THE DATA ▸
═══
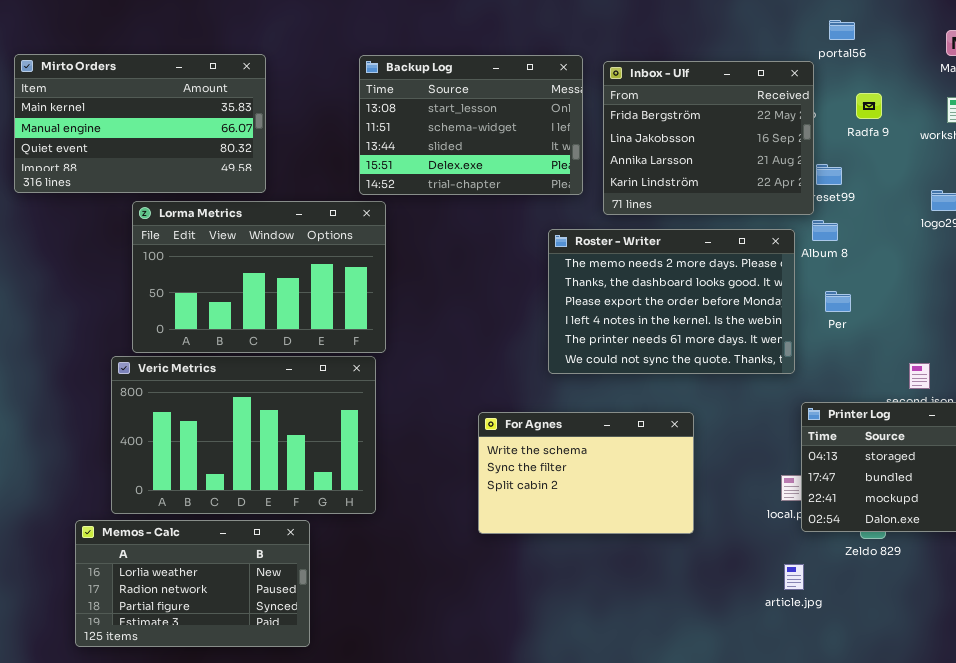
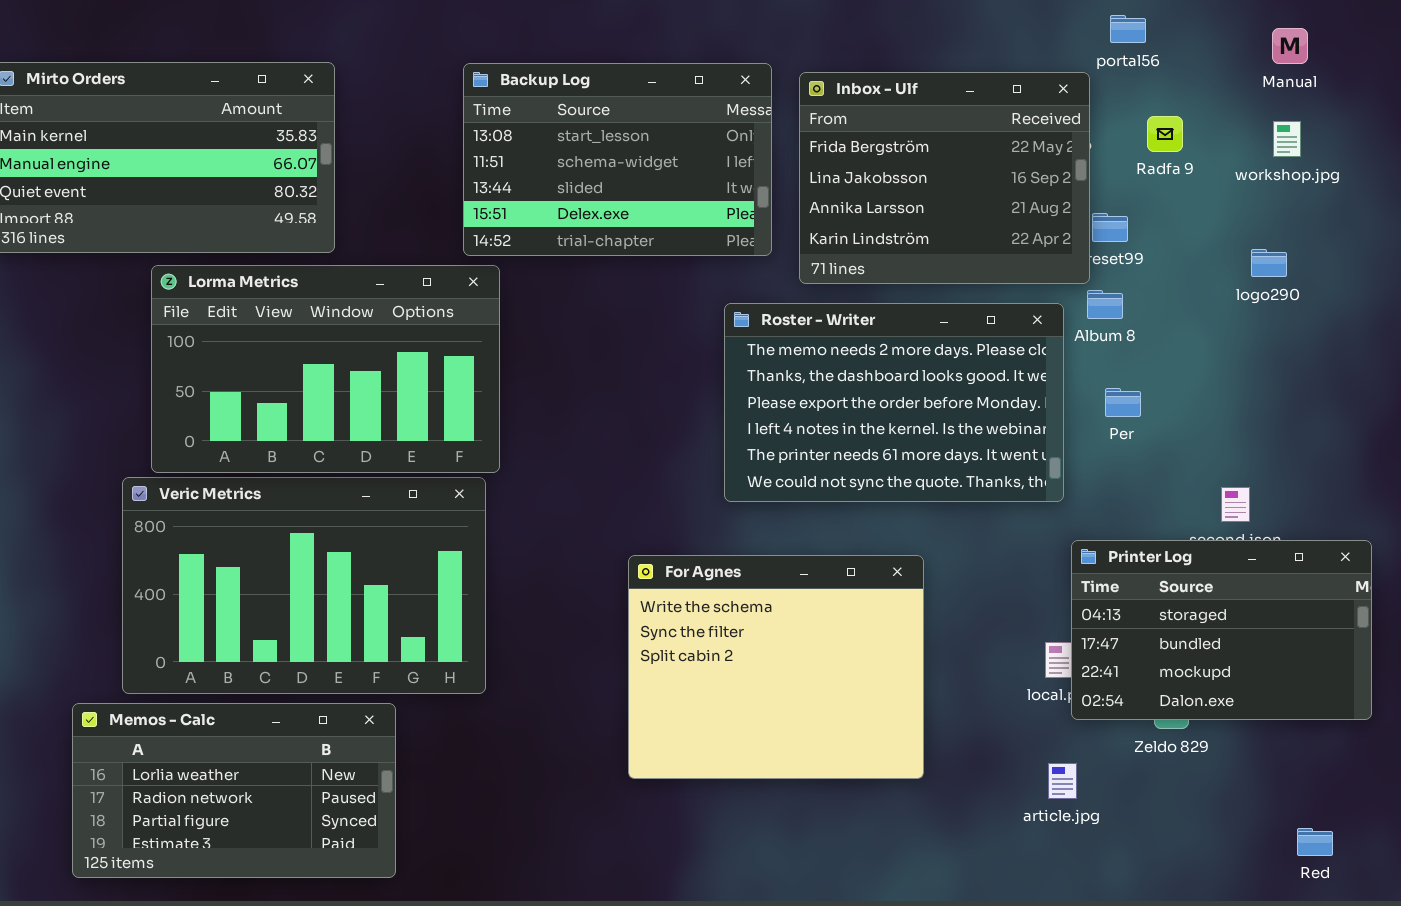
For Agnes: [478,412,694,534] -> [628,555,924,779], resized

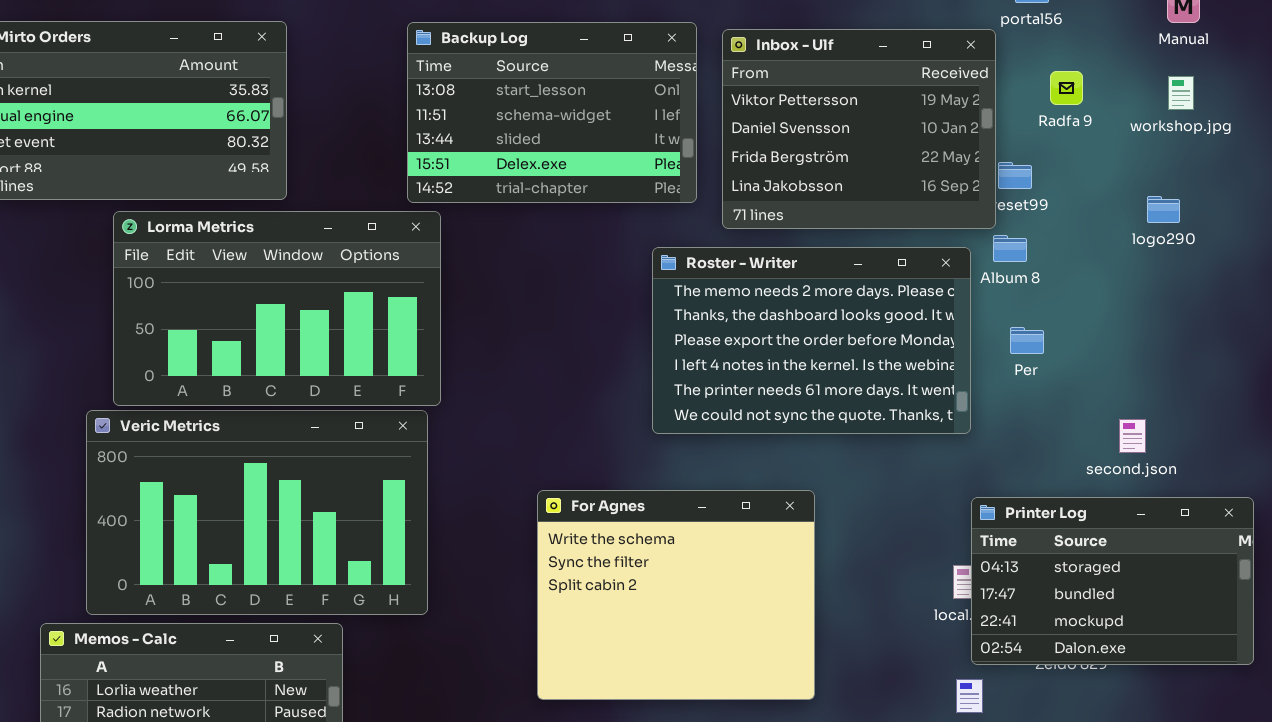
Inbox - Ulf: [799,72,1090,284] -> [722,29,996,229], scrolled up 2 rows
Printer Log: [1071,540,1372,720] -> [971,497,1254,665], moved
For Agnes: [628,555,924,779] -> [537,490,815,700], moved

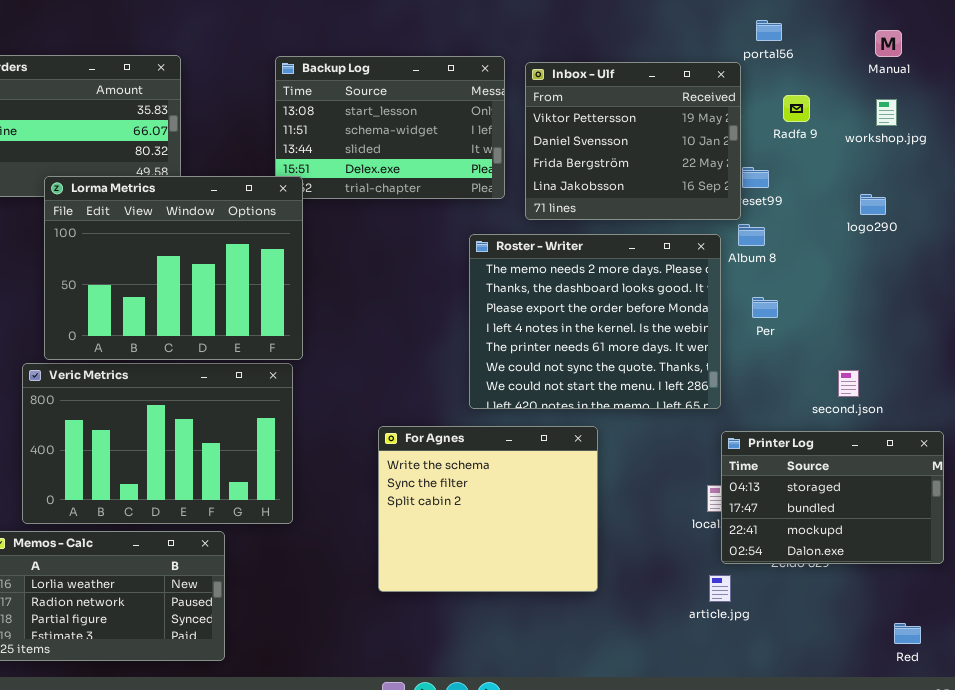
Lorma Metrics: [113,211,441,406] -> [44,176,303,360], resized
Roster - Writer: [652,247,971,434] -> [469,234,721,409], resized

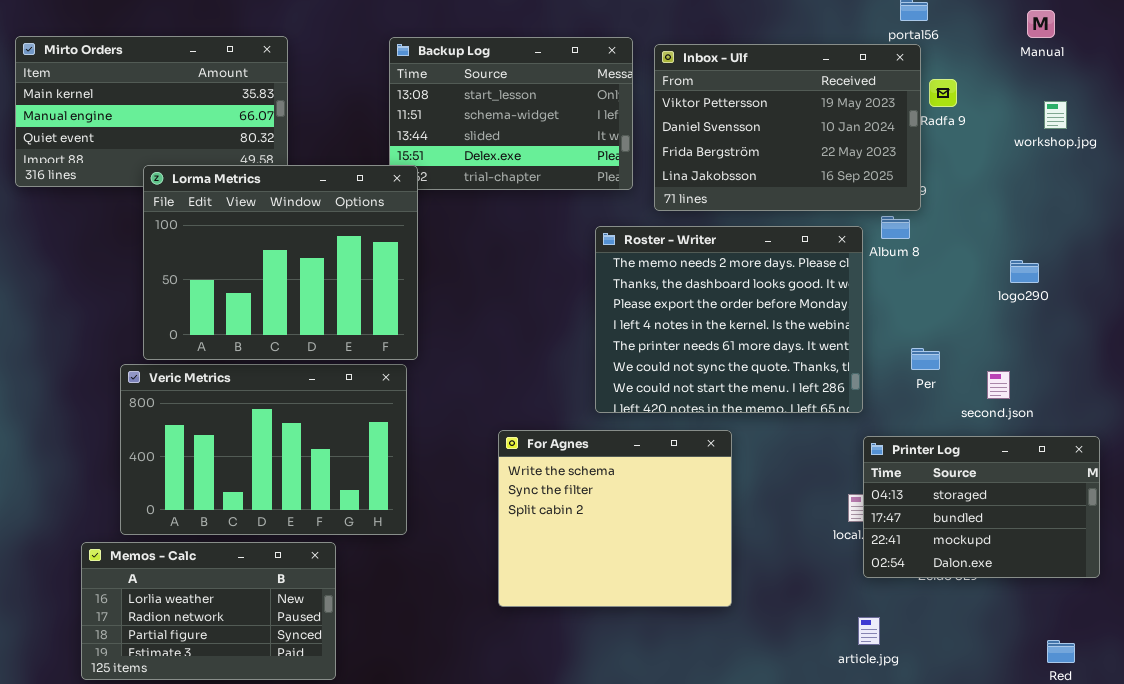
Inbox - Ulf: [525,62,741,220] -> [654,44,921,211], resized
workshop.jpg: [876,99,897,126] -> [1044,101,1067,129], moved
logo290: [860,194,886,215] -> [1010,260,1039,283], moved
Per: [752,297,778,318] -> [911,348,940,370], moved
article.jpg: [709,575,731,602] -> [858,617,880,645], moved

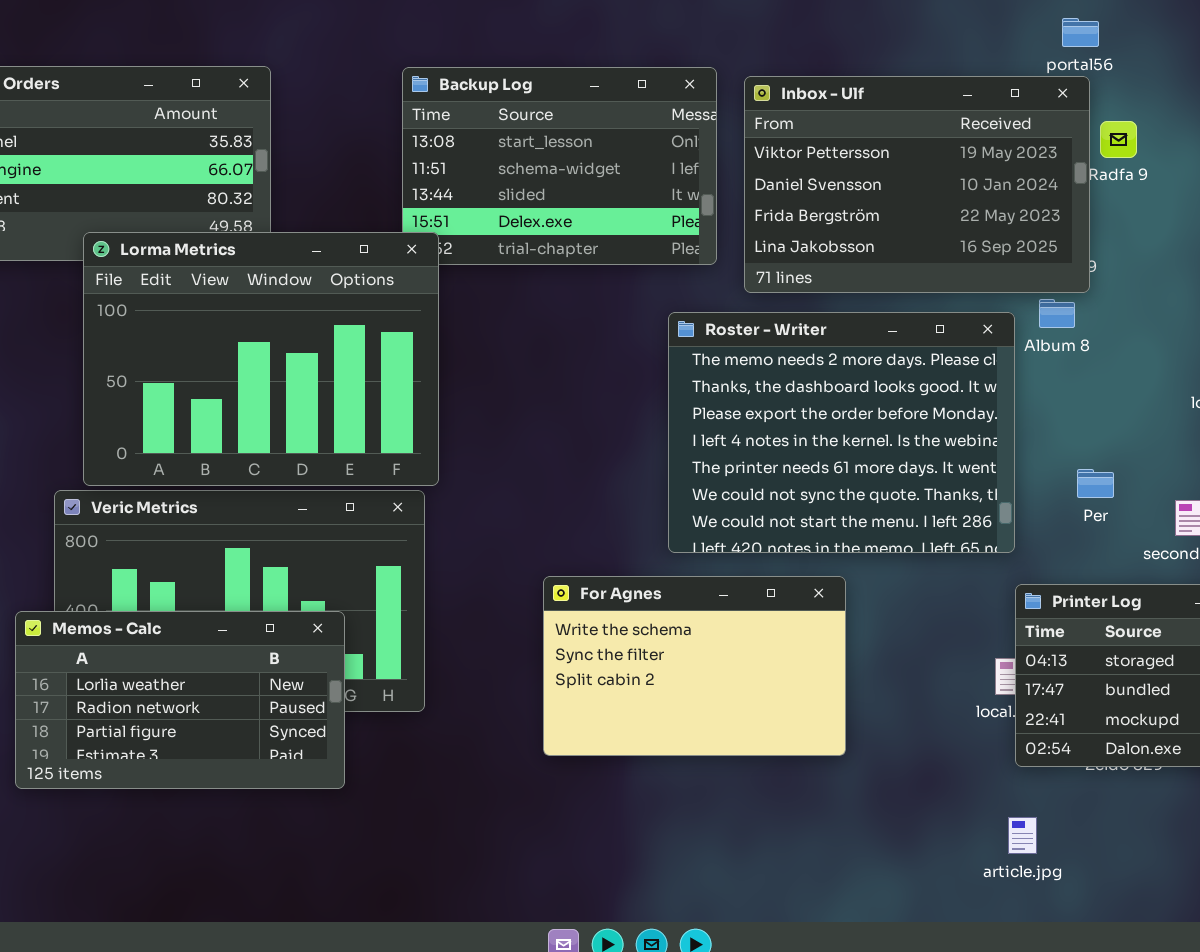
For Agnes: [498,430,732,607] -> [543,576,846,756], resized
Memos - Calc: [81,542,336,680] -> [15,611,345,789], moved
═══
WORK ORDER ▸
Each entry above is to be written out exactly. The pictures stay out.

TASK SOLUTION ▸
For Agnes: [478,412,694,534] -> [628,555,924,779], resized

Inbox - Ulf: [799,72,1090,284] -> [722,29,996,229], scrolled up 2 rows
Printer Log: [1071,540,1372,720] -> [971,497,1254,665], moved
For Agnes: [628,555,924,779] -> [537,490,815,700], moved

Lorma Metrics: [113,211,441,406] -> [44,176,303,360], resized
Roster - Writer: [652,247,971,434] -> [469,234,721,409], resized

Inbox - Ulf: [525,62,741,220] -> [654,44,921,211], resized
workshop.jpg: [876,99,897,126] -> [1044,101,1067,129], moved
logo290: [860,194,886,215] -> [1010,260,1039,283], moved
Per: [752,297,778,318] -> [911,348,940,370], moved
article.jpg: [709,575,731,602] -> [858,617,880,645], moved

For Agnes: [498,430,732,607] -> [543,576,846,756], resized
Memos - Calc: [81,542,336,680] -> [15,611,345,789], moved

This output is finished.